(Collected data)
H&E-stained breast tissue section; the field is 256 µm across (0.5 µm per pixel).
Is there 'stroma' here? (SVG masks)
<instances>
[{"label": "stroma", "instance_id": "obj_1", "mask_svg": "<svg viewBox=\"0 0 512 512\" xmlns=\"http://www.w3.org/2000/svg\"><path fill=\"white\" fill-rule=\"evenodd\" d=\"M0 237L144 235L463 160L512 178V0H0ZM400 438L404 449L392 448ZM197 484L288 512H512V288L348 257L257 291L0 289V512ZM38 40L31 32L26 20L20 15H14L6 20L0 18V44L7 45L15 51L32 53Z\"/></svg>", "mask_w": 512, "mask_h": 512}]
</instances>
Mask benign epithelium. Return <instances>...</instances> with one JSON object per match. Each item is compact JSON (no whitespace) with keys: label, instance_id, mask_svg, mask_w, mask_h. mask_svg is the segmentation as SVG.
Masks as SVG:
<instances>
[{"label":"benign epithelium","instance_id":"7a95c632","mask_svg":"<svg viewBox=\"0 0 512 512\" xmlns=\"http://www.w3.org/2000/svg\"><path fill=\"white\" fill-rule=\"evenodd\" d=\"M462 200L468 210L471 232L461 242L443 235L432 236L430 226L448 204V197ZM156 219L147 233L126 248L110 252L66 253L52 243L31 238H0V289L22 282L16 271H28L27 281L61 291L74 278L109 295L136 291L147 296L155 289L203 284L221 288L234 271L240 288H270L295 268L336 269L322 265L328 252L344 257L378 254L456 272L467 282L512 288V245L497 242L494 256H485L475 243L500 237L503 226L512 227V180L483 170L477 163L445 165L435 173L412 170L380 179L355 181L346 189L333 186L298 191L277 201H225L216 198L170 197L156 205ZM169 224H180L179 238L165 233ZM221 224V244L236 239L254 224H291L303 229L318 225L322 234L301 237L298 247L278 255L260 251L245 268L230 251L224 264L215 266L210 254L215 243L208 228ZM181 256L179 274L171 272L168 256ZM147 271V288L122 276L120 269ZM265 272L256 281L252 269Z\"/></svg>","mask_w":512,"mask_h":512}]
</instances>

# [Written request]
Reproduce the listing in full. Keep it exactly as written.

# [The completed task]
H&E-stained breast tissue section; the field is 256 µm across (0.5 µm per pixel).
Is there 'stroma' here? (SVG masks)
<instances>
[{"label": "stroma", "instance_id": "obj_1", "mask_svg": "<svg viewBox=\"0 0 512 512\" xmlns=\"http://www.w3.org/2000/svg\"><path fill=\"white\" fill-rule=\"evenodd\" d=\"M0 237L144 235L463 160L512 178V0H0ZM400 438L404 449L392 448ZM197 484L288 512H512V288L348 257L257 291L0 289V512ZM38 40L31 32L26 20L20 15H14L6 20L0 18V44L7 45L15 51L32 53Z\"/></svg>", "mask_w": 512, "mask_h": 512}]
</instances>
Mask benign epithelium. Return <instances>...</instances> with one JSON object per match. Each item is compact JSON (no whitespace) with keys: label, instance_id, mask_svg, mask_w, mask_h. mask_svg is the segmentation as SVG.
Masks as SVG:
<instances>
[{"label":"benign epithelium","instance_id":"7a95c632","mask_svg":"<svg viewBox=\"0 0 512 512\" xmlns=\"http://www.w3.org/2000/svg\"><path fill=\"white\" fill-rule=\"evenodd\" d=\"M462 200L468 210L471 232L461 242L443 235L432 236L430 226L448 204V197ZM156 219L147 233L126 248L110 252L66 253L52 243L31 238H0V289L22 282L16 271H28L27 281L61 291L74 278L109 295L136 291L147 296L155 289L203 284L221 288L234 271L240 288H270L295 268L336 269L322 265L328 252L344 257L378 254L456 272L467 282L512 288V245L497 242L494 256H485L475 243L500 237L503 226L512 227V180L483 170L477 163L445 165L435 173L412 170L380 179L355 181L346 189L333 186L298 191L277 201H225L216 198L170 197L156 205ZM169 224H180L179 238L165 233ZM221 224V244L236 239L254 224H291L303 229L318 225L322 234L301 237L298 247L278 255L260 251L245 268L230 251L224 264L215 266L210 254L215 243L208 228ZM181 256L179 274L171 272L168 256ZM147 271V288L122 276L120 269ZM265 272L256 281L252 269Z\"/></svg>","mask_w":512,"mask_h":512}]
</instances>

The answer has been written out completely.